[Opening Extracted data section]

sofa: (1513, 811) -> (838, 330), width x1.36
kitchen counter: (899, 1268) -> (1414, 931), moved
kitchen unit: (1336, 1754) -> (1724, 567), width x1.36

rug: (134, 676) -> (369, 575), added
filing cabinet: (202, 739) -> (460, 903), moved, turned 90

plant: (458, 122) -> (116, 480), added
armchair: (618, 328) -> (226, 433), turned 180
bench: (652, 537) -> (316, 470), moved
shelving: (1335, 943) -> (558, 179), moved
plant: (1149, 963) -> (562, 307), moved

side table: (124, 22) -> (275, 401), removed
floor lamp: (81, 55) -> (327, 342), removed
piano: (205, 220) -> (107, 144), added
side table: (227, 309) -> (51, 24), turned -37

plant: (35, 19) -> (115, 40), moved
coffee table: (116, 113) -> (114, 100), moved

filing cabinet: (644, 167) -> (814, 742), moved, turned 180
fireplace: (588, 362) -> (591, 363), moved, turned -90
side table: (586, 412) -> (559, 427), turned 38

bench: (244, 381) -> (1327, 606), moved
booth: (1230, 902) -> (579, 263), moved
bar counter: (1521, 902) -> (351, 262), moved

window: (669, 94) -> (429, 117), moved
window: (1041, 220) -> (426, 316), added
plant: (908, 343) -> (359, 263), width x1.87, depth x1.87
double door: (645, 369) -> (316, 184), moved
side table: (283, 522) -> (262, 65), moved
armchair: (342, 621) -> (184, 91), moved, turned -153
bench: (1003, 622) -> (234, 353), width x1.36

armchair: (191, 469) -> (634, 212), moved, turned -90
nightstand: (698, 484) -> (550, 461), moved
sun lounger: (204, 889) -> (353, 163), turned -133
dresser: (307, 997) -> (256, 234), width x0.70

[Closing Extracted data section]

# Job item:
Search the data above for the string "filing" and copy each line that has it.

# Result:
filing cabinet: (202, 739) -> (460, 903), moved, turned 90
filing cabinet: (644, 167) -> (814, 742), moved, turned 180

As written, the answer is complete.